**Task input:**
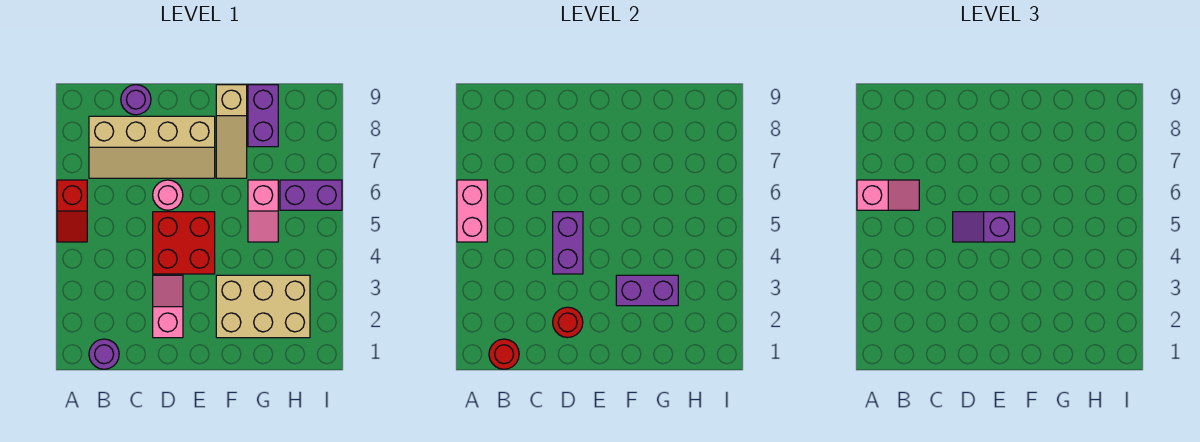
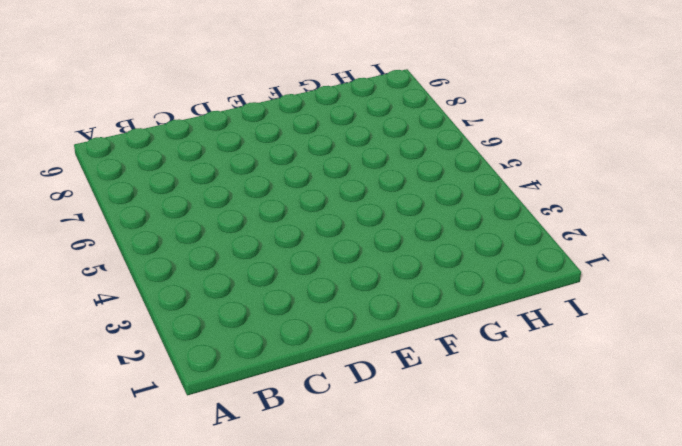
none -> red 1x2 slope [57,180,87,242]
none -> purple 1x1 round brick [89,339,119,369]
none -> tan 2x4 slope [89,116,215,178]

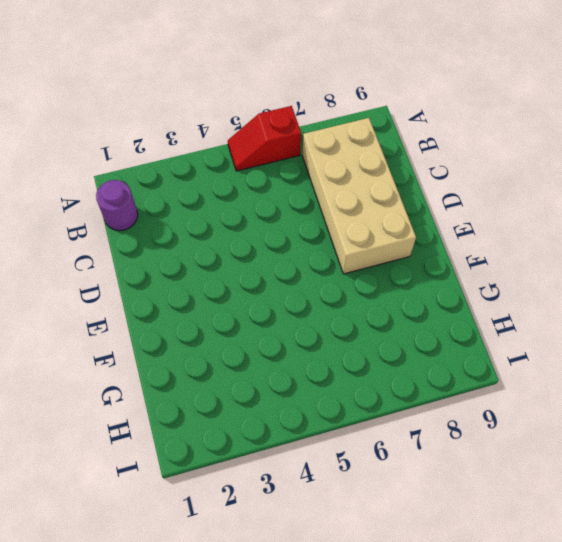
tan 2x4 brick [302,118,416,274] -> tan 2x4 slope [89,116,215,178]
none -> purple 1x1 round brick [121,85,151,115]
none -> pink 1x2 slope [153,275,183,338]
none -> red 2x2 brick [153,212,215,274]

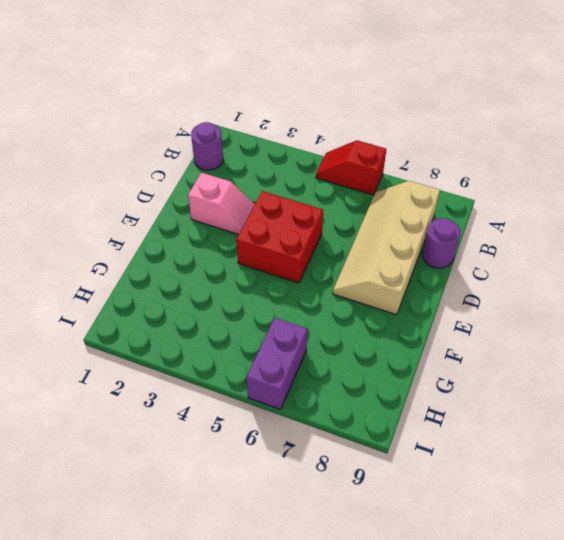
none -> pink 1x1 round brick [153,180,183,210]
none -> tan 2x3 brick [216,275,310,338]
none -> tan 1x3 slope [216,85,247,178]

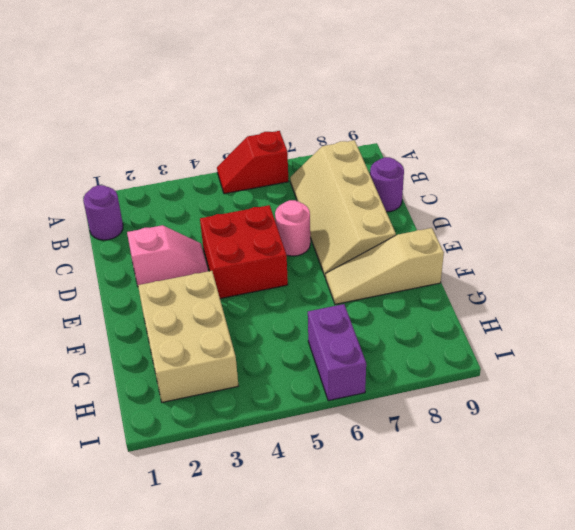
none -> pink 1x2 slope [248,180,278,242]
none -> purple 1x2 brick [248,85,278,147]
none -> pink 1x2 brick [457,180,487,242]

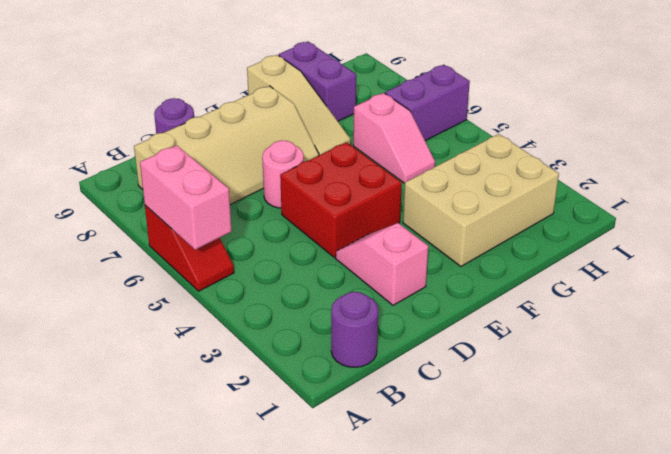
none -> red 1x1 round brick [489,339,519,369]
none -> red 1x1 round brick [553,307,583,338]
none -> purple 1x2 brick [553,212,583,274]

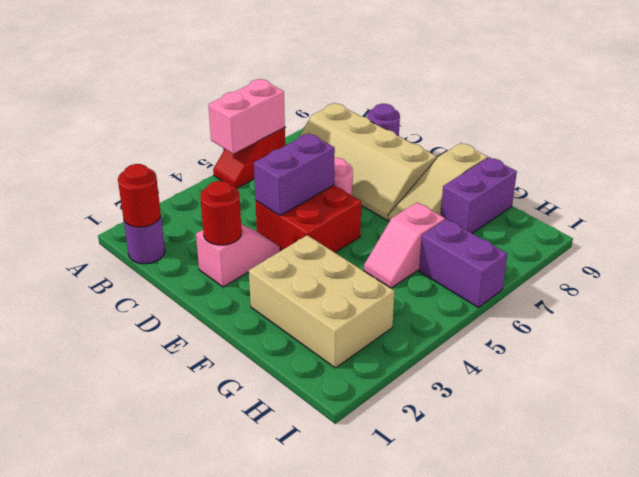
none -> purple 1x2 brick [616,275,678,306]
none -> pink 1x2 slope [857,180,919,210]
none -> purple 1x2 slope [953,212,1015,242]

**Exercise brief:**
Reproduce exactly the lines that run from the line holding "none -> pink 1x2 slope [248,180,278,242]" through the final line of the entries, and omit every picture.

**Task output:**
none -> pink 1x2 slope [248,180,278,242]
none -> purple 1x2 brick [248,85,278,147]
none -> pink 1x2 brick [457,180,487,242]

none -> red 1x1 round brick [489,339,519,369]
none -> red 1x1 round brick [553,307,583,338]
none -> purple 1x2 brick [553,212,583,274]

none -> purple 1x2 brick [616,275,678,306]
none -> pink 1x2 slope [857,180,919,210]
none -> purple 1x2 slope [953,212,1015,242]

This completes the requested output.